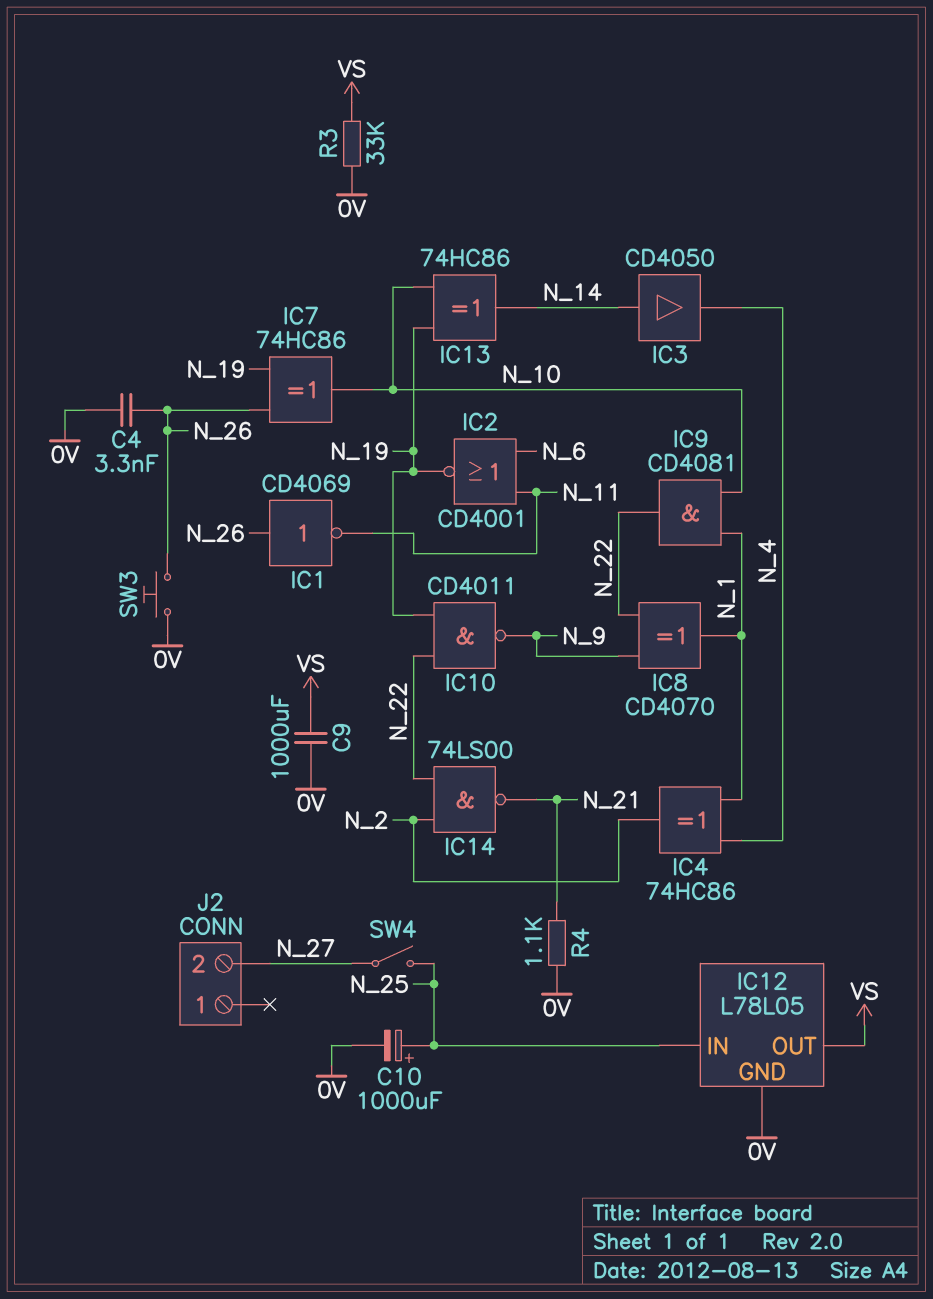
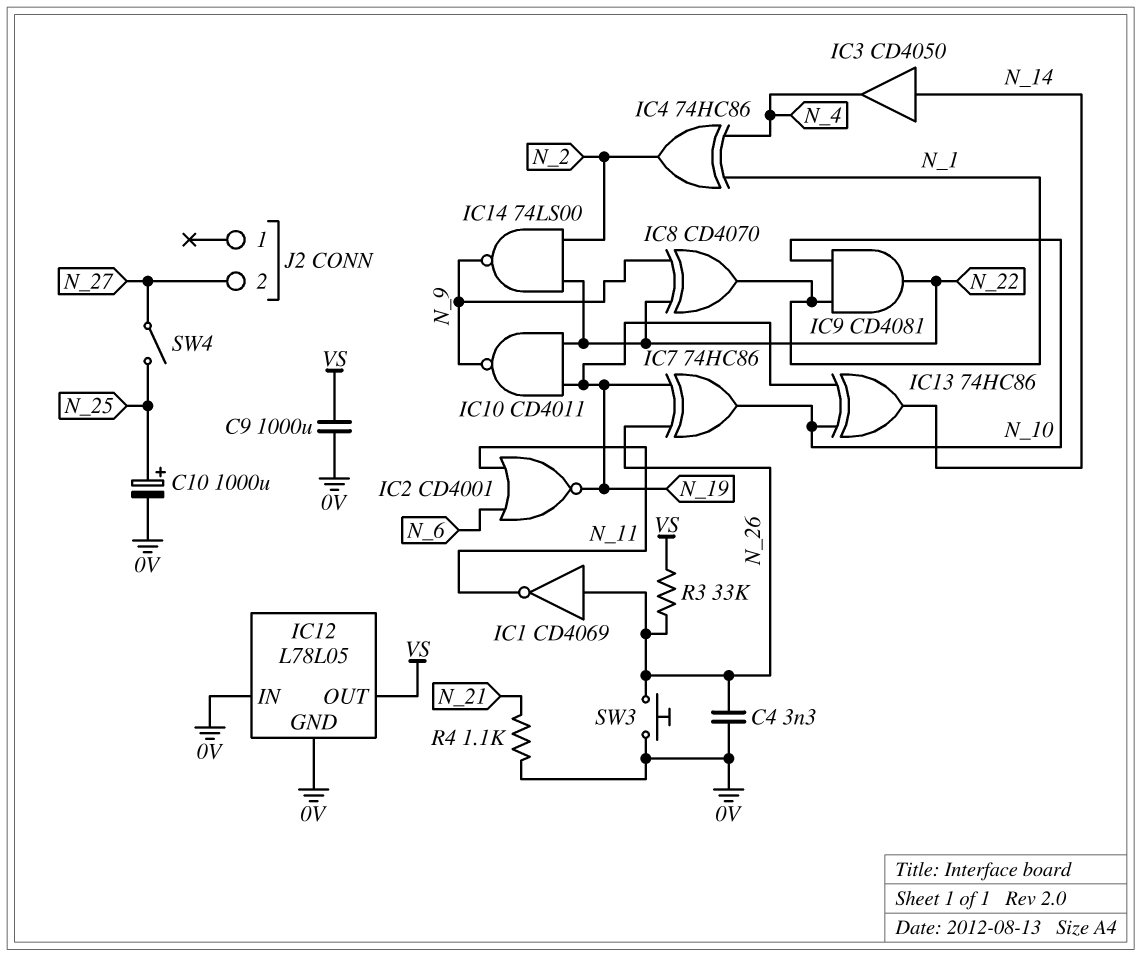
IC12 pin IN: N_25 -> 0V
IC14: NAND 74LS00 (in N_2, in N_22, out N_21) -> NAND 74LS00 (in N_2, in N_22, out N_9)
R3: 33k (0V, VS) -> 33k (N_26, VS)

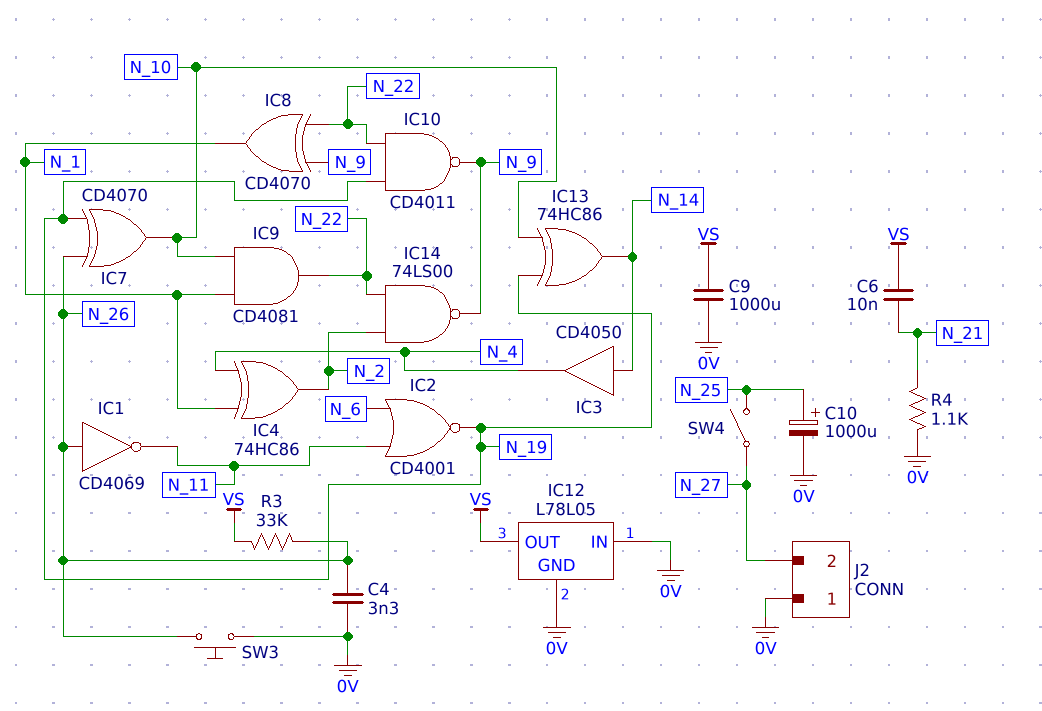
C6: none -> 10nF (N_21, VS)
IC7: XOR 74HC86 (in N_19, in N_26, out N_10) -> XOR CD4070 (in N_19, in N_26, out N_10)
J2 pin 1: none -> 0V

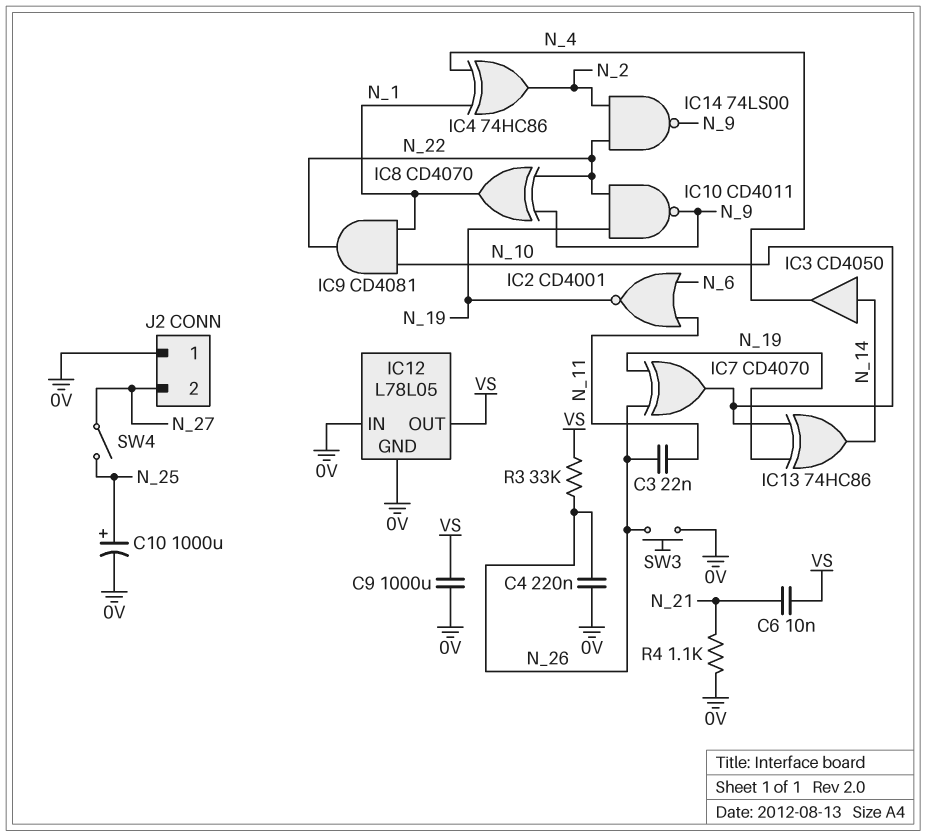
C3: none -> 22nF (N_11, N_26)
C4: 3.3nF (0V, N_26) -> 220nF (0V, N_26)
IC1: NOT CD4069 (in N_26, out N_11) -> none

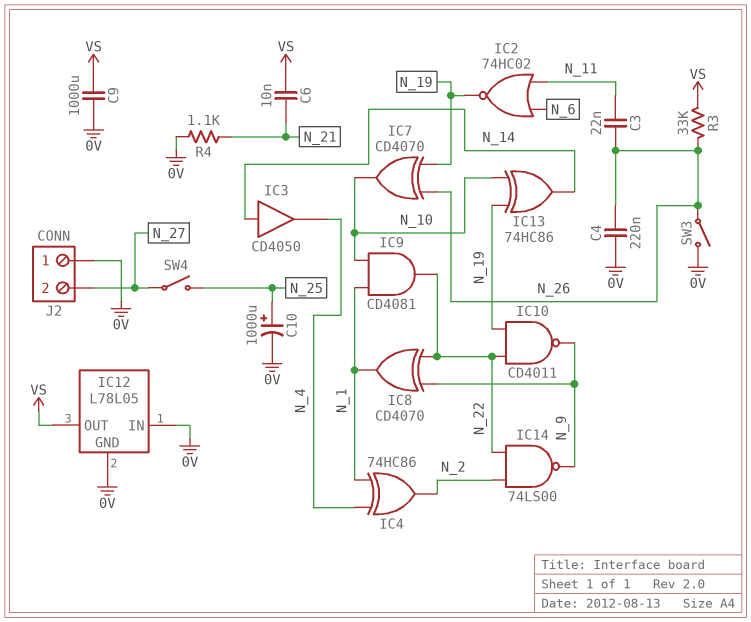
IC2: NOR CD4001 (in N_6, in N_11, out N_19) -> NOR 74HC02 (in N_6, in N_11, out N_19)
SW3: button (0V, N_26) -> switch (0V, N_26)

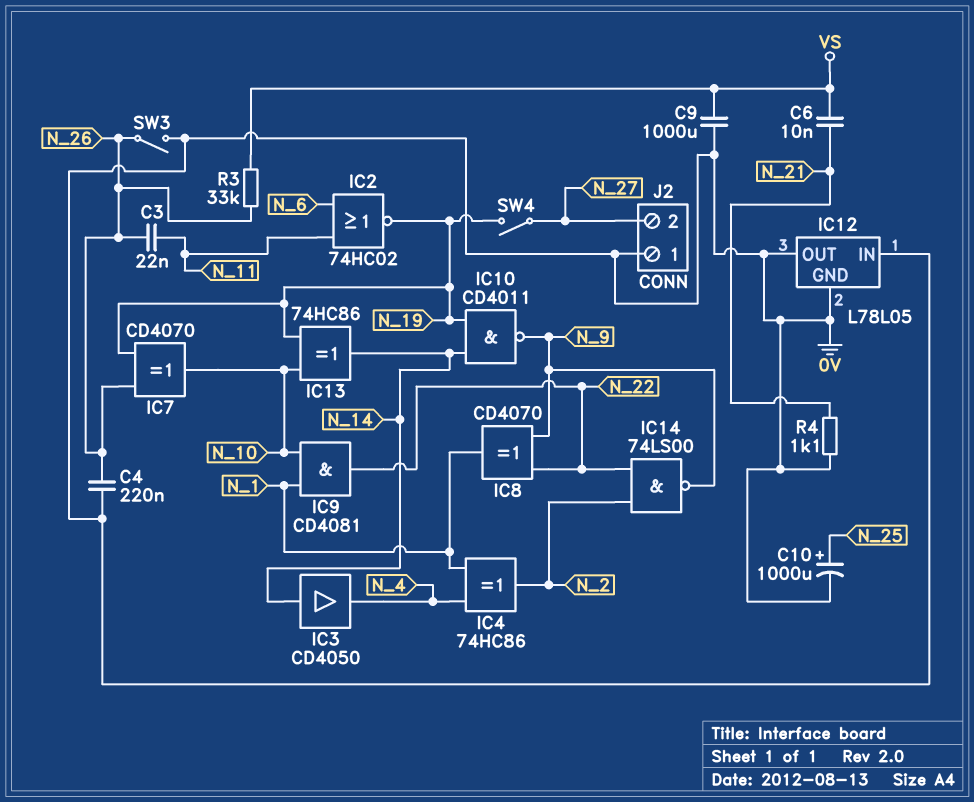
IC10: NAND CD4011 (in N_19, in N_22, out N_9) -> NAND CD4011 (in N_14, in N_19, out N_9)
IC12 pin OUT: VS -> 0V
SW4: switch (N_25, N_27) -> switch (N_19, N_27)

-*-*-

Task prompt
Scan the entries above, and wherever a line holds the string "none", copy it.

Your solution
C6: none -> 10nF (N_21, VS)
J2 pin 1: none -> 0V
C3: none -> 22nF (N_11, N_26)
IC1: NOT CD4069 (in N_26, out N_11) -> none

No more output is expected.